───── DATA SECTION
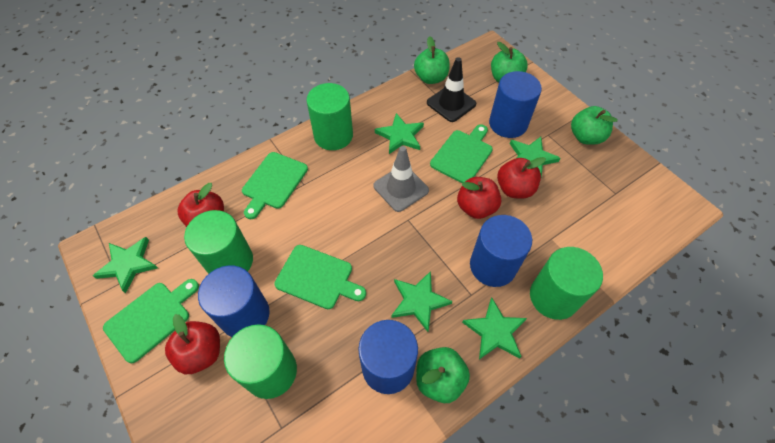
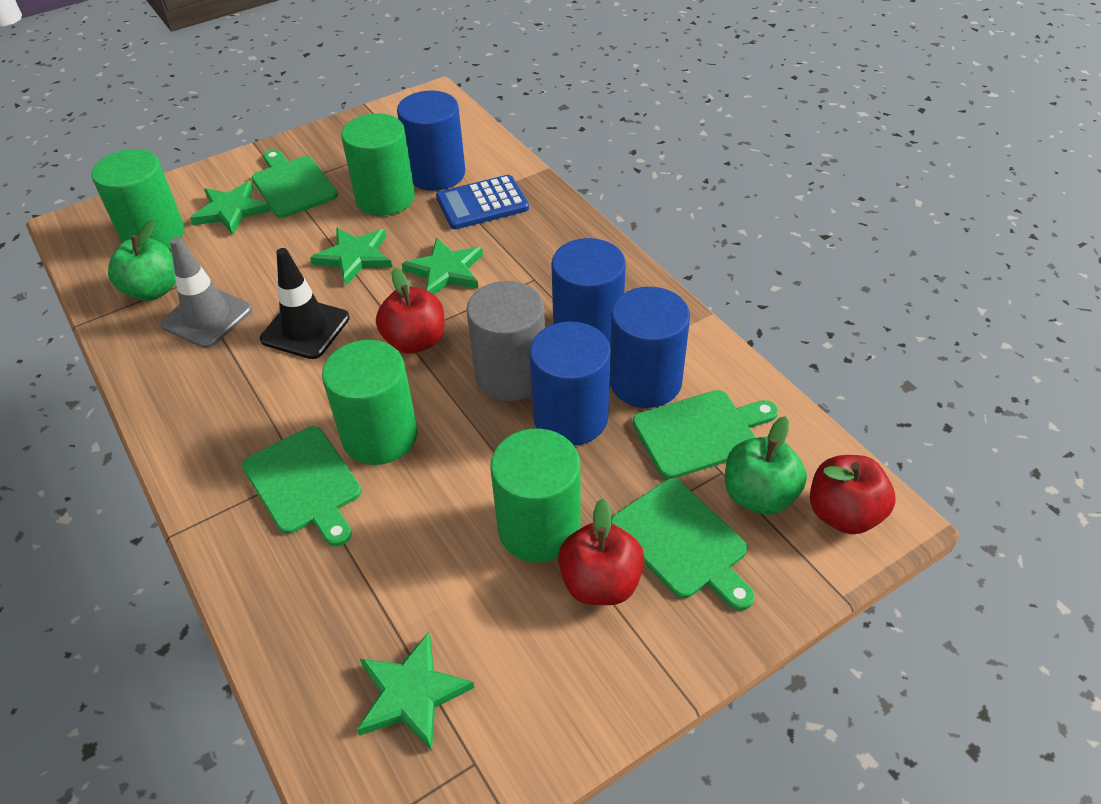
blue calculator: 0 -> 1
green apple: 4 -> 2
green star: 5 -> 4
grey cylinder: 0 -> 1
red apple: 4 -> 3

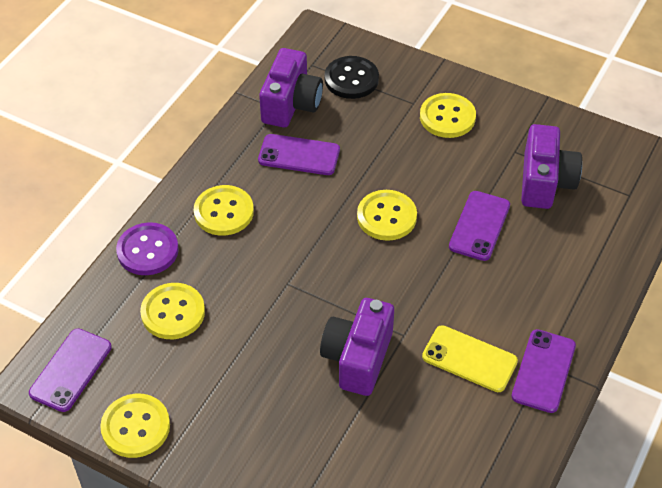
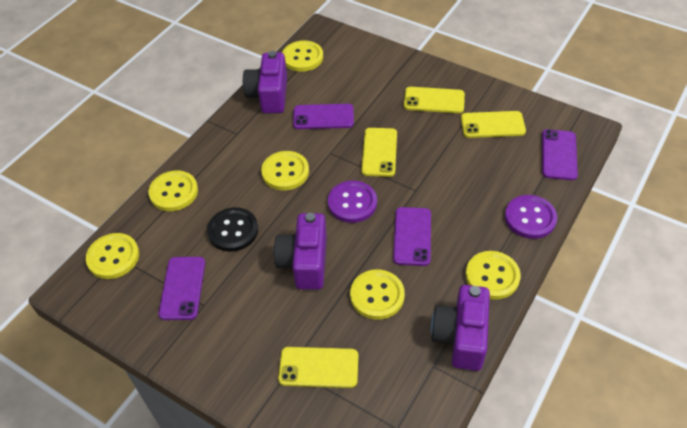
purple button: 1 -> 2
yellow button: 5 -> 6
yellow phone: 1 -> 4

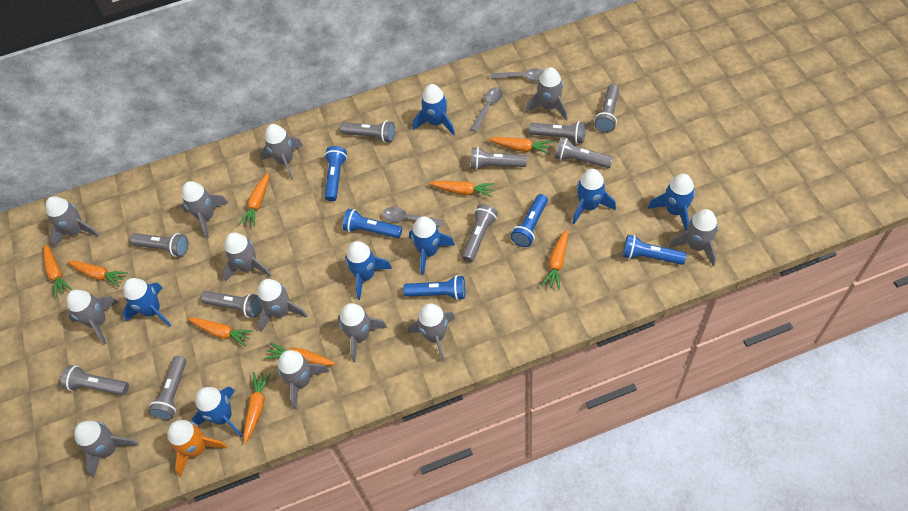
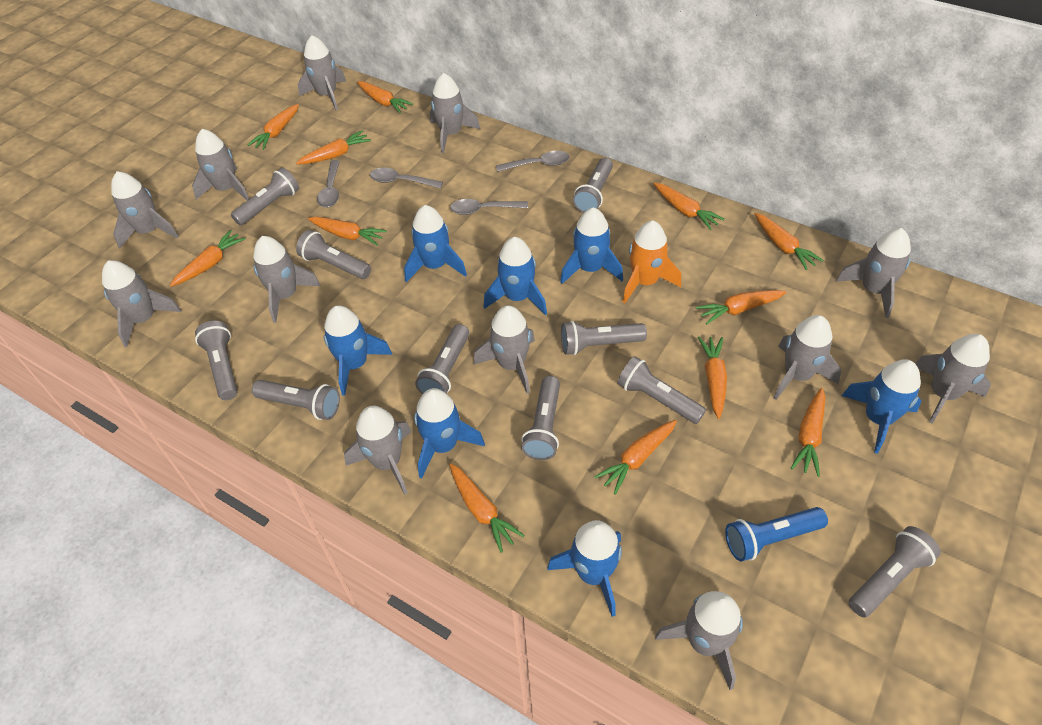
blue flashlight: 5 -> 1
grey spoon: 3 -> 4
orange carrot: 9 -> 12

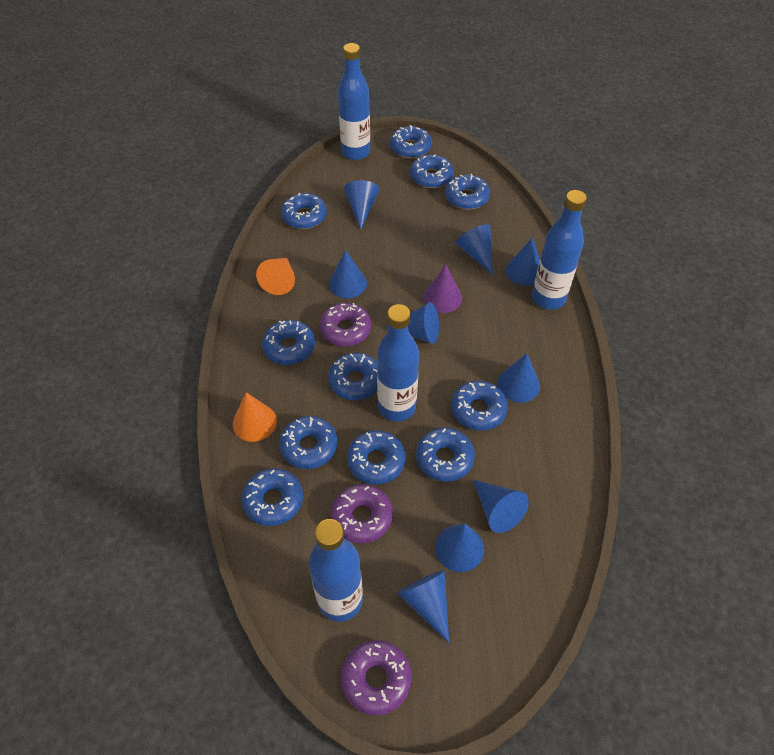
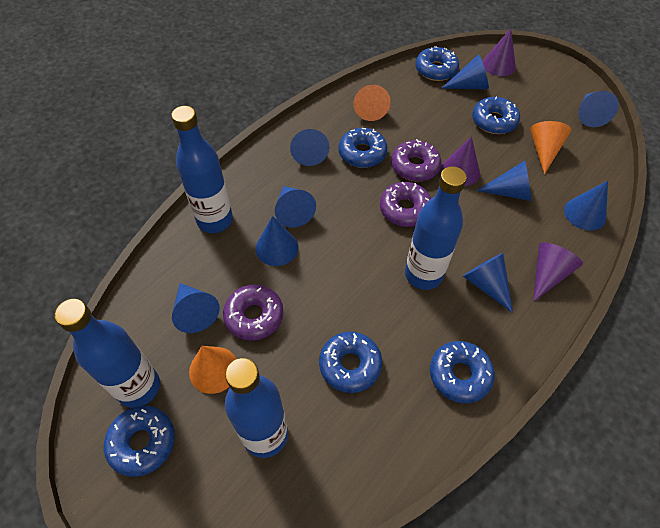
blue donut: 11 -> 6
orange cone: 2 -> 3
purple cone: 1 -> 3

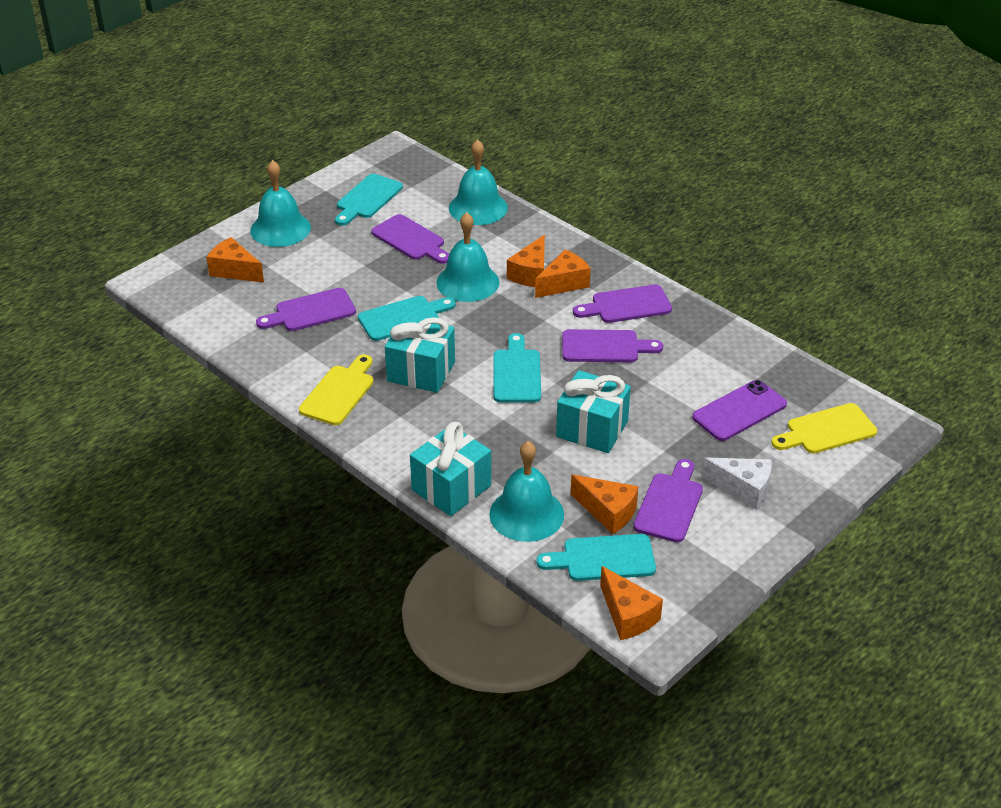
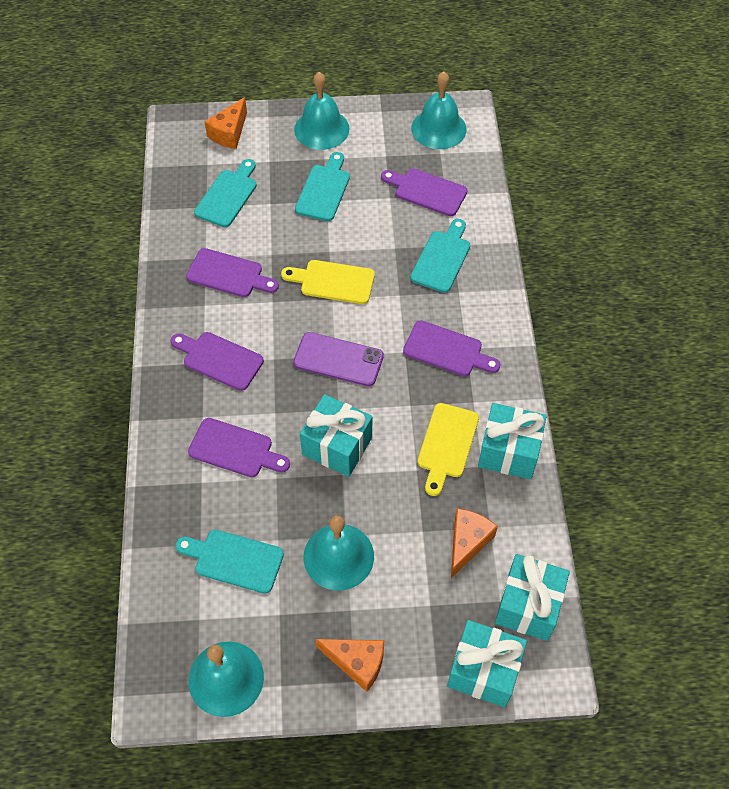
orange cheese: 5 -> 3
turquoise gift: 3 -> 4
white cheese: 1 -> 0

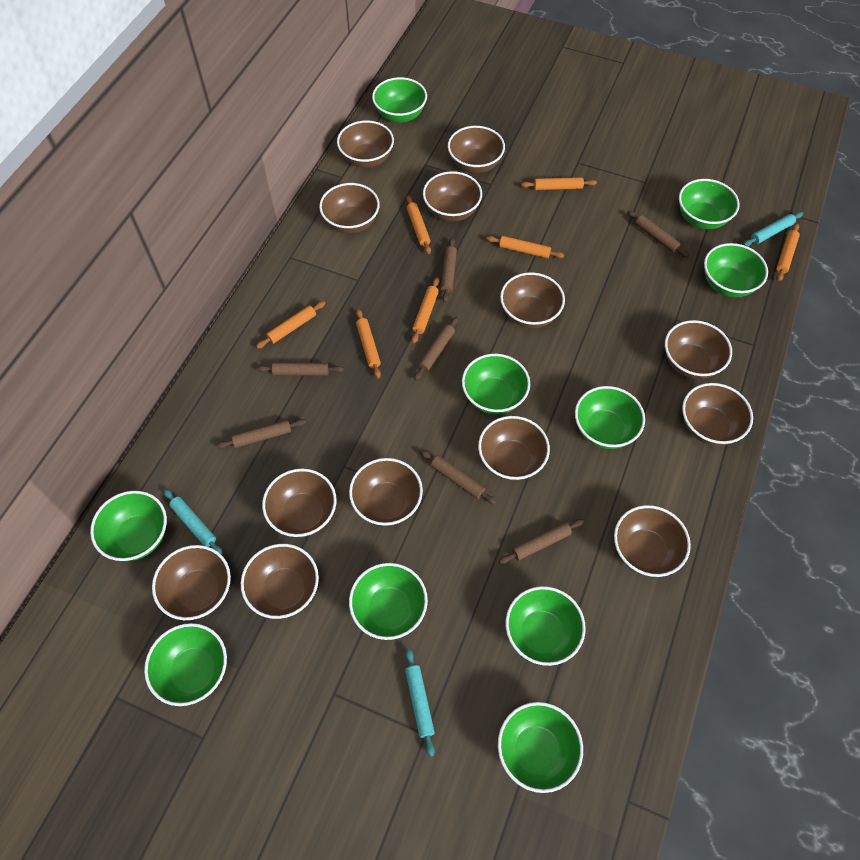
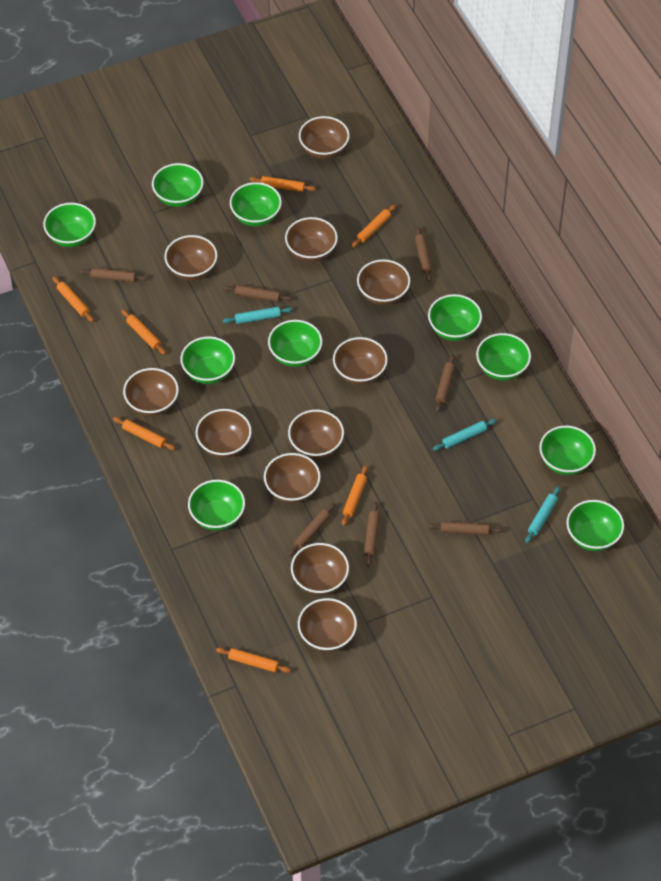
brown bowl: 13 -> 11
──────────
* TASK ITEM
Give back an exact copy of only the lines from the one with "red apple: 4 -> 3" through the final line of the material, both included. Pictures do not belong in it.

* ANSWER SECTION
red apple: 4 -> 3

purple button: 1 -> 2
yellow button: 5 -> 6
yellow phone: 1 -> 4

blue flashlight: 5 -> 1
grey spoon: 3 -> 4
orange carrot: 9 -> 12

blue donut: 11 -> 6
orange cone: 2 -> 3
purple cone: 1 -> 3

orange cheese: 5 -> 3
turquoise gift: 3 -> 4
white cheese: 1 -> 0

brown bowl: 13 -> 11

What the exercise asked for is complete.